▸ To do
Swap every "hoodie" in the rows below for "jacket" and reproduce the rows otherwise unchanged. Omit the pictures from your answer.

— begin Records to process —

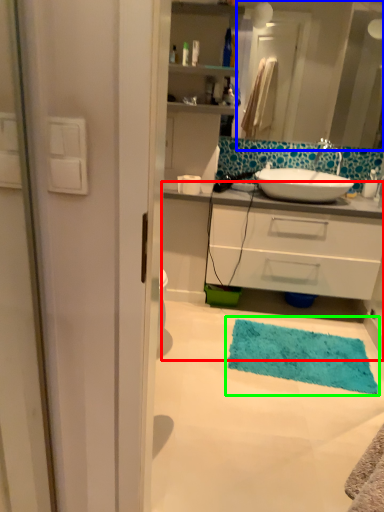
Question: Considering the real-world distances, which object is farthest from bathroom cabinet (highlighted by a red box)? mirror (highlighted by a blue box) or bath mat (highlighted by a green box)?

Choices:
 (A) mirror
 (B) bath mat

Answer: (A)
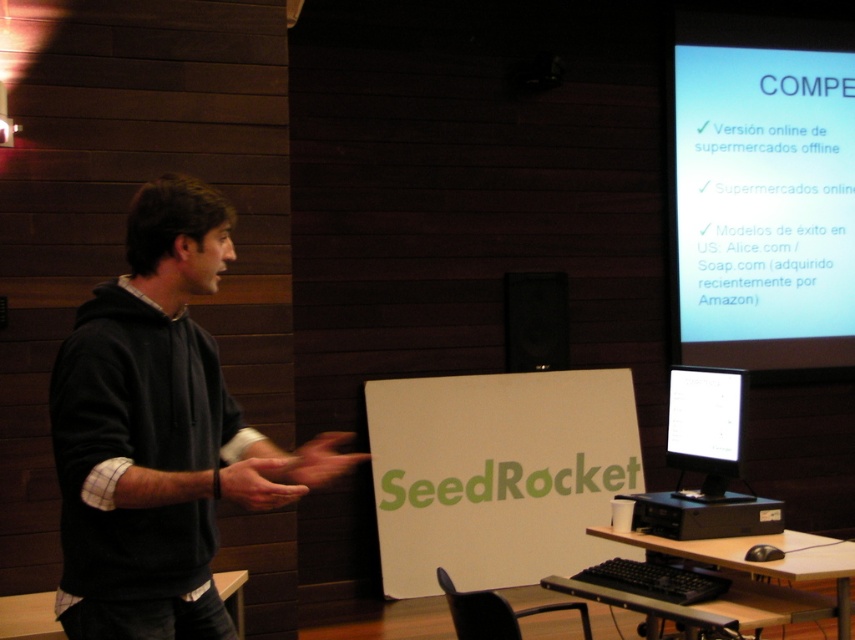
Which is behind, point (759, 285) or point (776, 522)?

Point (759, 285)

Which is more to the right, white glossy projector screen at upper right or black plastic monitor at lower right?

Positioned to the right is white glossy projector screen at upper right.

Which is in front, point (820, 209) or point (752, 520)?

Point (752, 520) is in front.

The width and height of the screenshot is (855, 640). In order to click on white glossy projector screen at upper right in this screenshot , I will do `click(762, 198)`.

Is dark gray hoodie at left taller than matte black monitor at center?

Yes, dark gray hoodie at left is taller than matte black monitor at center.

Does dark gray hoodie at left have a larger size compared to matte black monitor at center?

Yes, dark gray hoodie at left is bigger than matte black monitor at center.

Which is in front, point (196, 637) or point (670, 406)?

Point (196, 637) is in front.

At what (x,y) coordinates should I click in order to perform the action: click on dark gray hoodie at left. Please return your answer as a coordinate pair (x, y). Looking at the image, I should click on (158, 433).

Between dark gray hoodie at left and white glossy projector screen at upper right, which one is positioned lower?

dark gray hoodie at left is lower down.

Can you confirm if dark gray hoodie at left is shorter than white glossy projector screen at upper right?

Indeed, dark gray hoodie at left has a lesser height compared to white glossy projector screen at upper right.

Between point (80, 424) and point (677, 122), which one is positioned in front?

Point (80, 424) is more forward.

Locate an element on the screen. dark gray hoodie at left is located at coordinates (158, 433).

— end Records to process —

▸ Exercise response
Question: Considering the real-world distances, which object is farthest from bathroom cabinet (highlighted by a red box)? mirror (highlighted by a blue box) or bath mat (highlighted by a green box)?

Choices:
 (A) mirror
 (B) bath mat

Answer: (A)
Which is behind, point (759, 285) or point (776, 522)?

Point (759, 285)

Which is more to the right, white glossy projector screen at upper right or black plastic monitor at lower right?

Positioned to the right is white glossy projector screen at upper right.

Which is in front, point (820, 209) or point (752, 520)?

Point (752, 520) is in front.

The width and height of the screenshot is (855, 640). In order to click on white glossy projector screen at upper right in this screenshot , I will do `click(762, 198)`.

Is dark gray jacket at left taller than matte black monitor at center?

Yes, dark gray jacket at left is taller than matte black monitor at center.

Does dark gray jacket at left have a larger size compared to matte black monitor at center?

Yes, dark gray jacket at left is bigger than matte black monitor at center.

Which is in front, point (196, 637) or point (670, 406)?

Point (196, 637) is in front.

At what (x,y) coordinates should I click in order to perform the action: click on dark gray jacket at left. Please return your answer as a coordinate pair (x, y). Looking at the image, I should click on (158, 433).

Between dark gray jacket at left and white glossy projector screen at upper right, which one is positioned lower?

dark gray jacket at left is lower down.

Can you confirm if dark gray jacket at left is shorter than white glossy projector screen at upper right?

Indeed, dark gray jacket at left has a lesser height compared to white glossy projector screen at upper right.

Between point (80, 424) and point (677, 122), which one is positioned in front?

Point (80, 424) is more forward.

Locate an element on the screen. dark gray jacket at left is located at coordinates (158, 433).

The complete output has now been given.